Prompt:
For this exercise, copy each line of the records that contains the word "resized".

Supplied material:
+---+

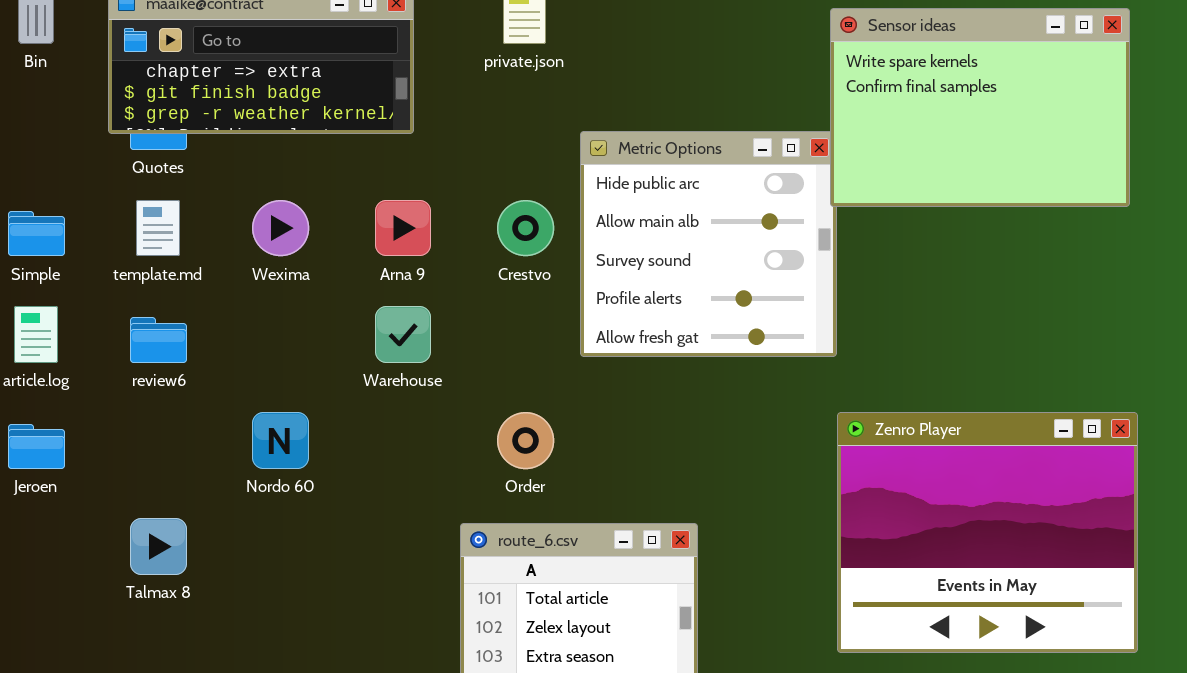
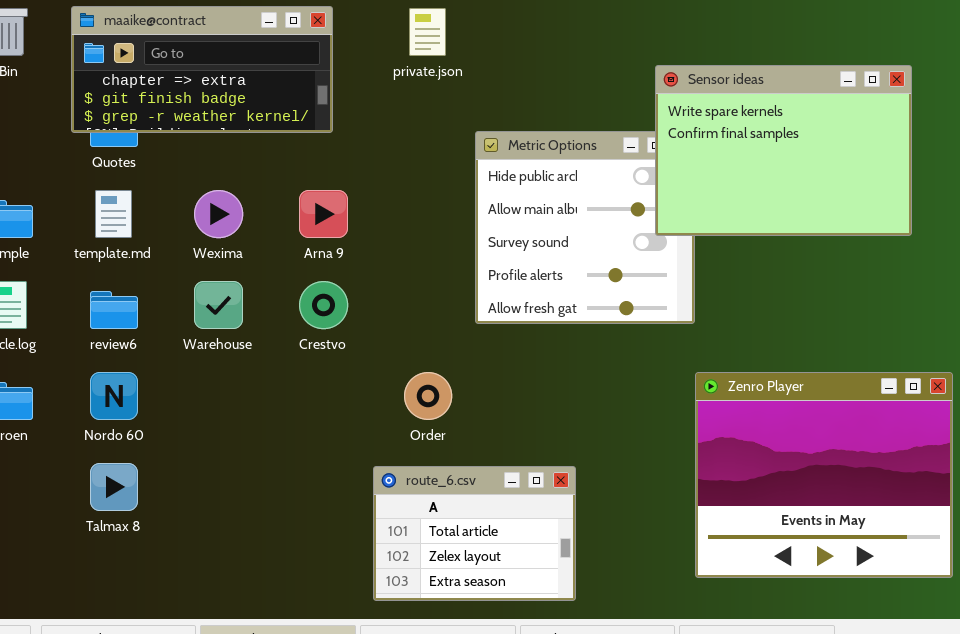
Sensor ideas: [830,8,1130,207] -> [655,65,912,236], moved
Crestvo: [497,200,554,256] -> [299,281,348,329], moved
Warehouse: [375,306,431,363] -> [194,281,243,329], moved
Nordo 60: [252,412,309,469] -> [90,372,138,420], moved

+---+

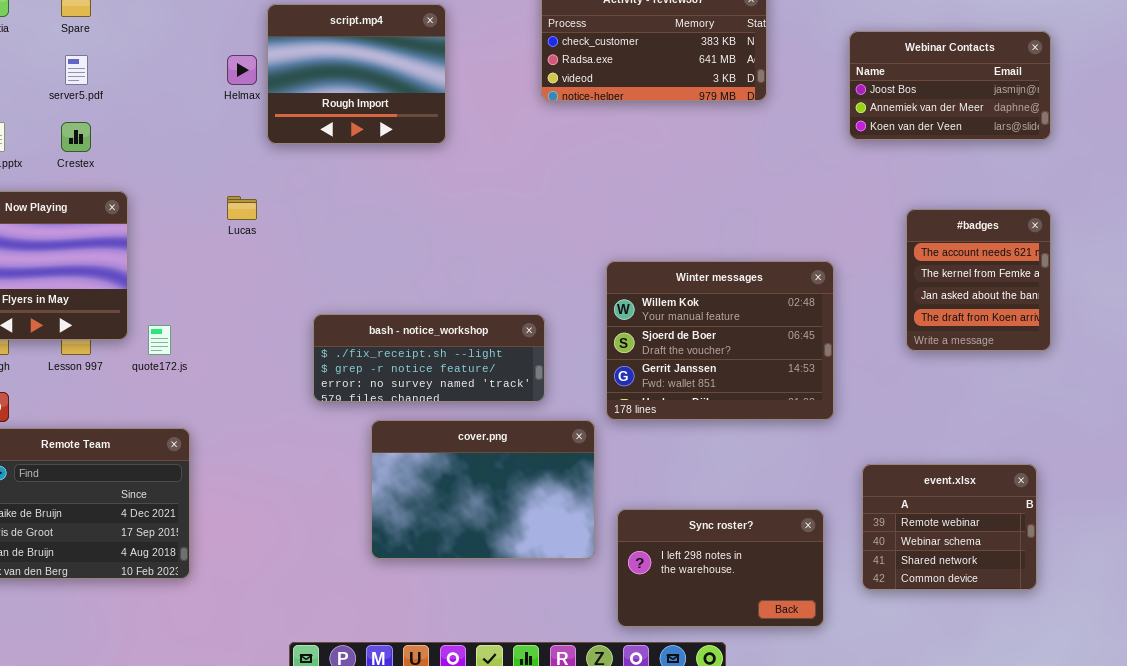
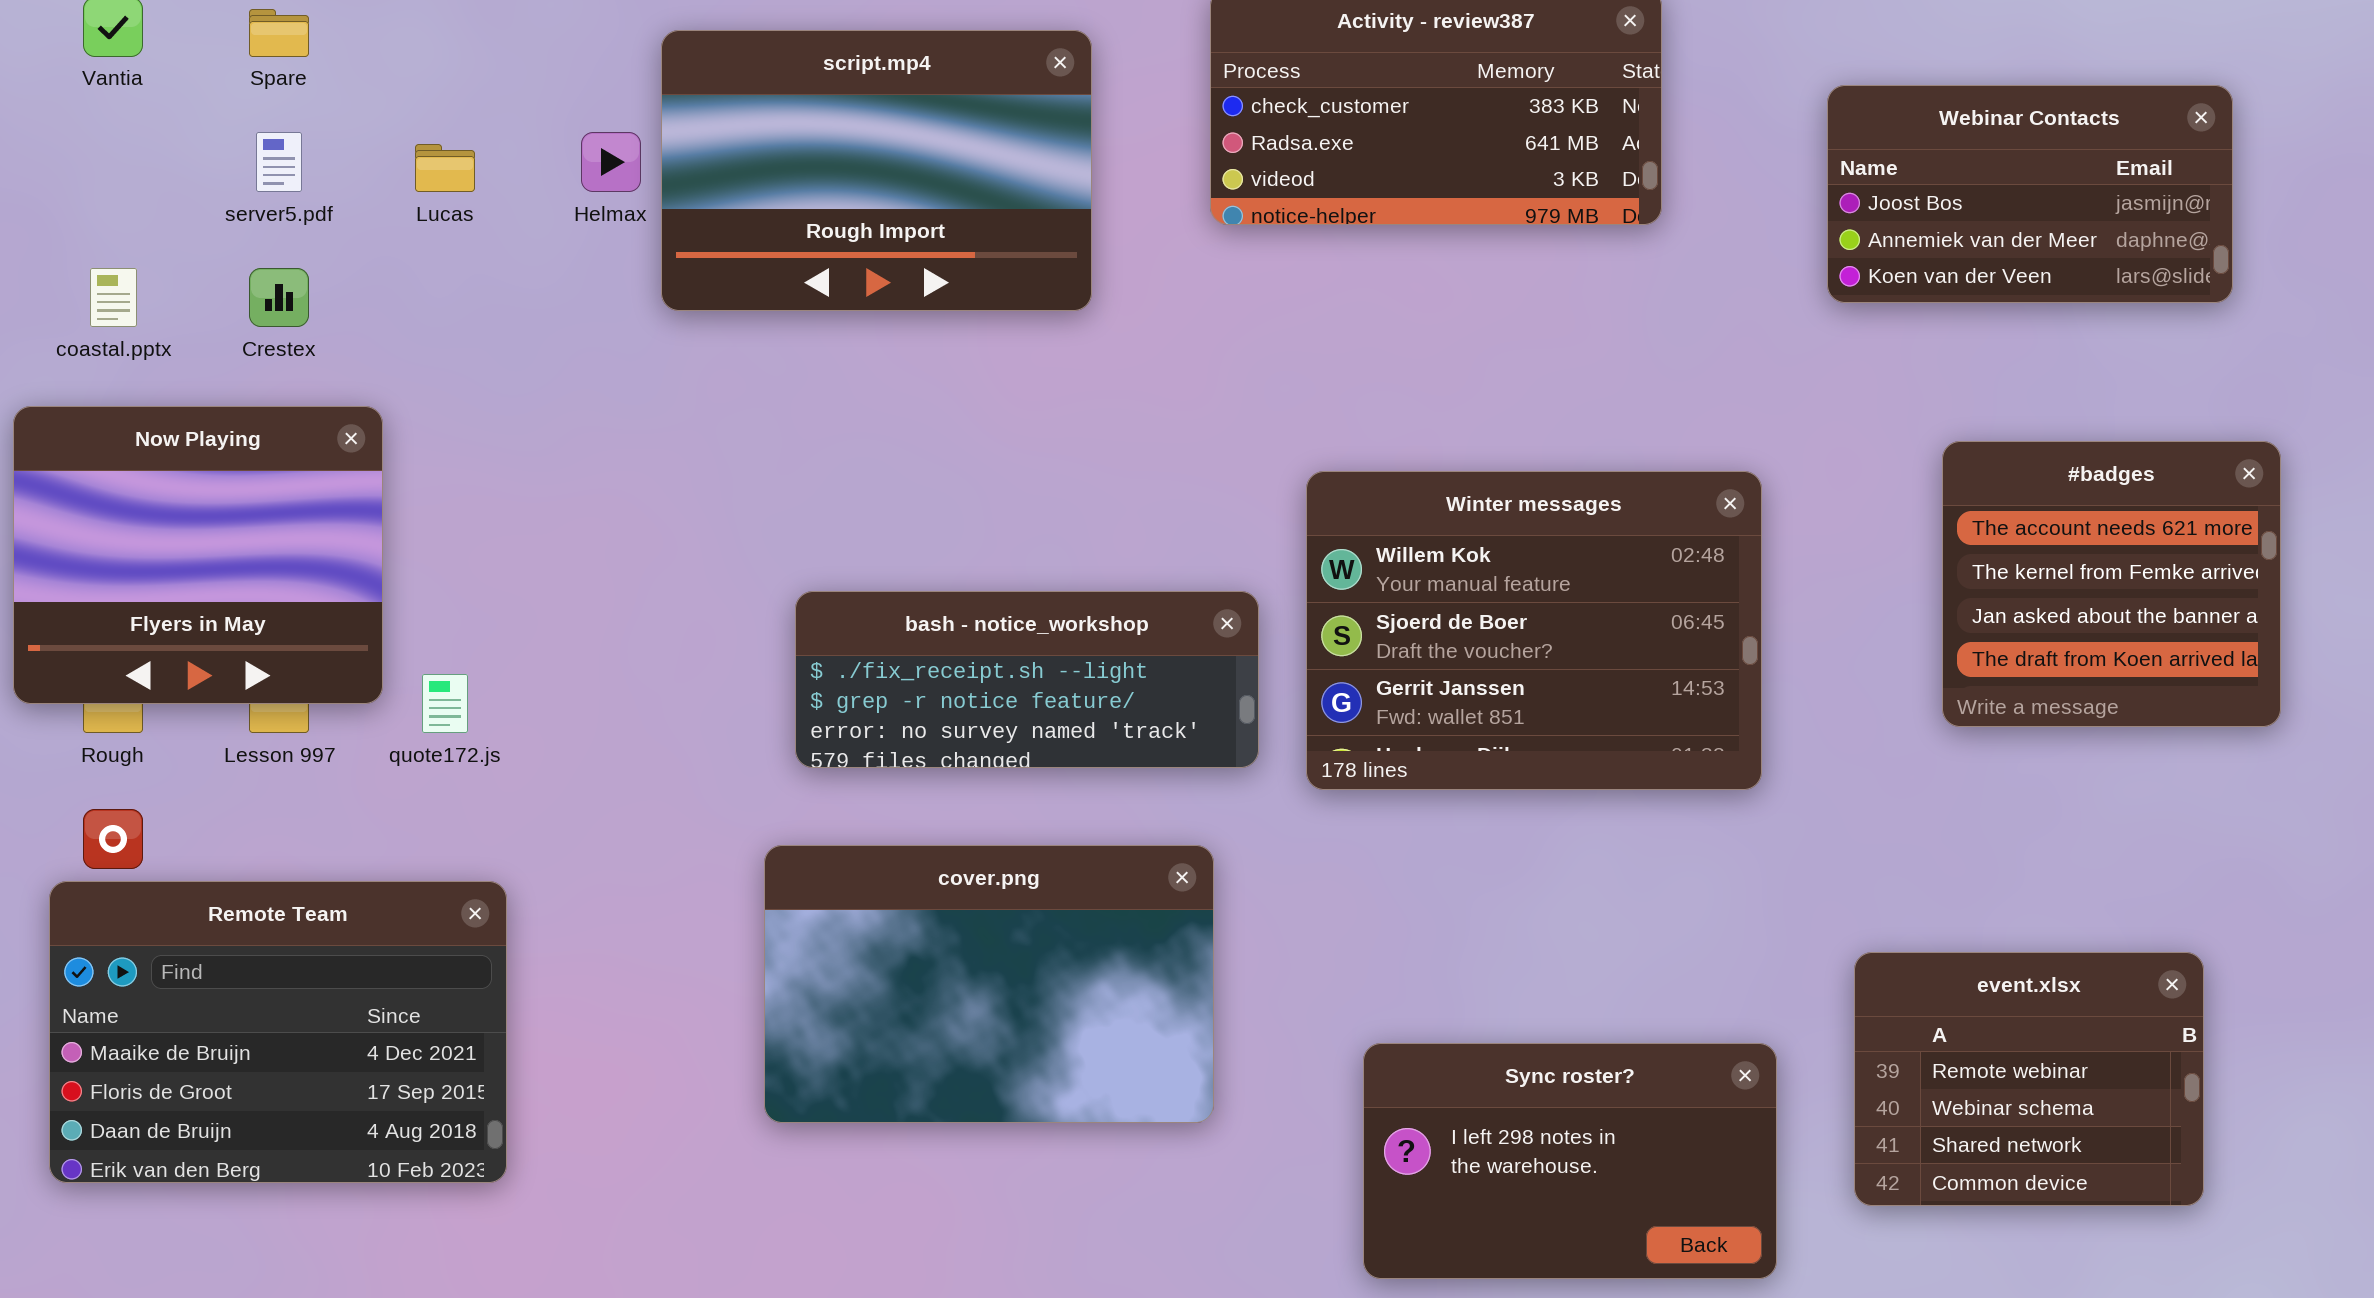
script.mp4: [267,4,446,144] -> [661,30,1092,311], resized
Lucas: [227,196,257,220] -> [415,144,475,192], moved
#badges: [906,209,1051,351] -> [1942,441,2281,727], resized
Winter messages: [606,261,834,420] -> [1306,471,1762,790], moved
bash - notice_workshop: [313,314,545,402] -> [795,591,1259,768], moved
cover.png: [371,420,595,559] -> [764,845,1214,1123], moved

+---+

Task answer:
script.mp4: [267,4,446,144] -> [661,30,1092,311], resized
#badges: [906,209,1051,351] -> [1942,441,2281,727], resized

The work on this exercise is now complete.